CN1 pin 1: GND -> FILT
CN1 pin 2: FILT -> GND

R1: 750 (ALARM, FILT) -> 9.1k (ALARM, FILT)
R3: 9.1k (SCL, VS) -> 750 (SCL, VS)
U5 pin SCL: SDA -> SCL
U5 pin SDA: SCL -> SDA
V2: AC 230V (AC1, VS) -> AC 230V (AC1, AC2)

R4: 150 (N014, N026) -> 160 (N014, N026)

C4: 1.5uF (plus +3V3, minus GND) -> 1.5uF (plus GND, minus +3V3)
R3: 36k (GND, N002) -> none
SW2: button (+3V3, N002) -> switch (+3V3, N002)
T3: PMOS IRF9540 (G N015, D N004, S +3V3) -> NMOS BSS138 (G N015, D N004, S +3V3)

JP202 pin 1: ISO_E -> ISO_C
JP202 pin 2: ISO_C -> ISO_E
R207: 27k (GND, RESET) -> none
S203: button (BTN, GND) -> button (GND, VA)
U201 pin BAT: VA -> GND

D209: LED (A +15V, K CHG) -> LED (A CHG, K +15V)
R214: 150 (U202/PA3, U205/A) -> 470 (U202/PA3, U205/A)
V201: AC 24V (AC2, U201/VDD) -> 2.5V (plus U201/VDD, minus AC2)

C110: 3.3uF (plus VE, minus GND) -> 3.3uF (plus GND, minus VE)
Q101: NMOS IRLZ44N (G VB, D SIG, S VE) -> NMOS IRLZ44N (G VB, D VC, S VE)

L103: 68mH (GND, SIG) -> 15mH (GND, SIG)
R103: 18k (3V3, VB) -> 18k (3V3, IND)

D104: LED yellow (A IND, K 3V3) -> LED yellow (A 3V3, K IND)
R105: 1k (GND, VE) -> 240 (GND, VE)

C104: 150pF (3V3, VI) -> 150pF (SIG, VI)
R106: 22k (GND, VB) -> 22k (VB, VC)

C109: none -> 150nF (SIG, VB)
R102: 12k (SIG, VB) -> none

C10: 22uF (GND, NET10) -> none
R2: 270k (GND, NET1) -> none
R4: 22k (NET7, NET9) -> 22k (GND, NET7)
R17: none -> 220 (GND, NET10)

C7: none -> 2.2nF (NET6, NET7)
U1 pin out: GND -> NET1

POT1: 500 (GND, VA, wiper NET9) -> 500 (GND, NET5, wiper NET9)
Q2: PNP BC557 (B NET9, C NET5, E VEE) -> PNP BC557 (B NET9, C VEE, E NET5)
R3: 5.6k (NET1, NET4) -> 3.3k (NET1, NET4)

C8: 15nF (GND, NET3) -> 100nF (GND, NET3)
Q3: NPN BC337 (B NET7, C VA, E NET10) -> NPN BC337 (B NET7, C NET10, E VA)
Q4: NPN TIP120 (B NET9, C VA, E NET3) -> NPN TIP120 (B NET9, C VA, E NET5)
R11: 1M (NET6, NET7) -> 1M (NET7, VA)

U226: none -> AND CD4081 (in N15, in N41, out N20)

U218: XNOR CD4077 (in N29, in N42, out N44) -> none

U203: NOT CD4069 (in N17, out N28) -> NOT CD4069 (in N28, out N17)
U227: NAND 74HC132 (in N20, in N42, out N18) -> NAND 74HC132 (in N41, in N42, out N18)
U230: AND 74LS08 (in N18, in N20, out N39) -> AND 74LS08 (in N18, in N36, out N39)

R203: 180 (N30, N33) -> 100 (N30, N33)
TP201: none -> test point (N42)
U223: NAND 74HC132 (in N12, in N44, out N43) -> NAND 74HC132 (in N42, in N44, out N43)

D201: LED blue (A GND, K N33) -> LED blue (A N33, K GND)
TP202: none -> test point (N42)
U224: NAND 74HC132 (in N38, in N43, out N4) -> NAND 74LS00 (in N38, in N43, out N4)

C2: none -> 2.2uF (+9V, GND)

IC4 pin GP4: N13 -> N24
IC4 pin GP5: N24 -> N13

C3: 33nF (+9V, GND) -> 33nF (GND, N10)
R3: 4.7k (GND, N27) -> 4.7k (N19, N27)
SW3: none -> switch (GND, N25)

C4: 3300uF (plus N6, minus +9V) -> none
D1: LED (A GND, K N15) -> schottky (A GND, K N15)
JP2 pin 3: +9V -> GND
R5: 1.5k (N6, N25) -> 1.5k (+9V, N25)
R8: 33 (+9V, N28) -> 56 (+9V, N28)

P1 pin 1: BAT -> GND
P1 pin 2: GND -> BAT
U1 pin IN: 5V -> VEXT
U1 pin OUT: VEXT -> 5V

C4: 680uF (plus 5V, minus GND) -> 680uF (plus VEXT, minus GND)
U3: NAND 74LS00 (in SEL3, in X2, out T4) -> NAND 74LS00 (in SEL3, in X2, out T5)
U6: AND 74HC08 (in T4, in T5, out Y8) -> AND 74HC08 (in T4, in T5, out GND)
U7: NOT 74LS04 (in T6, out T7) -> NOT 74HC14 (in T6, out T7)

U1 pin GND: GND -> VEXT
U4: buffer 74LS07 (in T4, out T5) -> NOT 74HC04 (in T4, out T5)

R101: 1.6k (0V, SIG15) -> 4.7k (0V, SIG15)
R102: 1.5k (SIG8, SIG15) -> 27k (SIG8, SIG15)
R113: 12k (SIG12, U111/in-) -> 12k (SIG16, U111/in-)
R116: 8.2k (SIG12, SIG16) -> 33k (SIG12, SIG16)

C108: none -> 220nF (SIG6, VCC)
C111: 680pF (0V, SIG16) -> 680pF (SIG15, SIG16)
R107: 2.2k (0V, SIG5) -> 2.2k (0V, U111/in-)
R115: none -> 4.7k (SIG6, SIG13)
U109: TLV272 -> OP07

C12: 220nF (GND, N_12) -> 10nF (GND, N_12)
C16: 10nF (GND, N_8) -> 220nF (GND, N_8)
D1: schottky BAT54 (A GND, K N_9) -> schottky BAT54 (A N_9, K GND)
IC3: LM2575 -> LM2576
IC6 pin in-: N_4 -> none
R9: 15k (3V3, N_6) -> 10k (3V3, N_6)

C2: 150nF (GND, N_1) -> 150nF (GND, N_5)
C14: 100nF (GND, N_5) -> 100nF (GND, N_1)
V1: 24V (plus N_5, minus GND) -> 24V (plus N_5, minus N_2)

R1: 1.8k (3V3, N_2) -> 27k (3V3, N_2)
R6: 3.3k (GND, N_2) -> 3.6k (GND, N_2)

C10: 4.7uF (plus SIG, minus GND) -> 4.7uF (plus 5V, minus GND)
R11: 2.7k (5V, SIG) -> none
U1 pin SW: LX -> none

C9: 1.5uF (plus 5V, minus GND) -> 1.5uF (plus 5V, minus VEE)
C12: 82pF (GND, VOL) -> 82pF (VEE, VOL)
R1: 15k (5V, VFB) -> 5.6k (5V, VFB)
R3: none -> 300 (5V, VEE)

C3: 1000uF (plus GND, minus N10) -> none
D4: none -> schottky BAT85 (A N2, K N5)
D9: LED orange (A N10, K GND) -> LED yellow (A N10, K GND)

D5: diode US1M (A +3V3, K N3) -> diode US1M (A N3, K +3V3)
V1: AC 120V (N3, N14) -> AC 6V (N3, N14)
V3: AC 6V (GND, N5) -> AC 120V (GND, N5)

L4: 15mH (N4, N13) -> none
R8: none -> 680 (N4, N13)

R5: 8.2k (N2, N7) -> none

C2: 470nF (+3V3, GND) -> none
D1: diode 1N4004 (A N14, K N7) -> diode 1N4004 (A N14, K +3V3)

Exercise requirements:
Print, please, the lines from the first line of the material through the line that contains "D209: LED (A", exactly as written and with nothing added.

Solution for this exercise:
CN1 pin 1: GND -> FILT
CN1 pin 2: FILT -> GND

R1: 750 (ALARM, FILT) -> 9.1k (ALARM, FILT)
R3: 9.1k (SCL, VS) -> 750 (SCL, VS)
U5 pin SCL: SDA -> SCL
U5 pin SDA: SCL -> SDA
V2: AC 230V (AC1, VS) -> AC 230V (AC1, AC2)

R4: 150 (N014, N026) -> 160 (N014, N026)

C4: 1.5uF (plus +3V3, minus GND) -> 1.5uF (plus GND, minus +3V3)
R3: 36k (GND, N002) -> none
SW2: button (+3V3, N002) -> switch (+3V3, N002)
T3: PMOS IRF9540 (G N015, D N004, S +3V3) -> NMOS BSS138 (G N015, D N004, S +3V3)

JP202 pin 1: ISO_E -> ISO_C
JP202 pin 2: ISO_C -> ISO_E
R207: 27k (GND, RESET) -> none
S203: button (BTN, GND) -> button (GND, VA)
U201 pin BAT: VA -> GND

D209: LED (A +15V, K CHG) -> LED (A CHG, K +15V)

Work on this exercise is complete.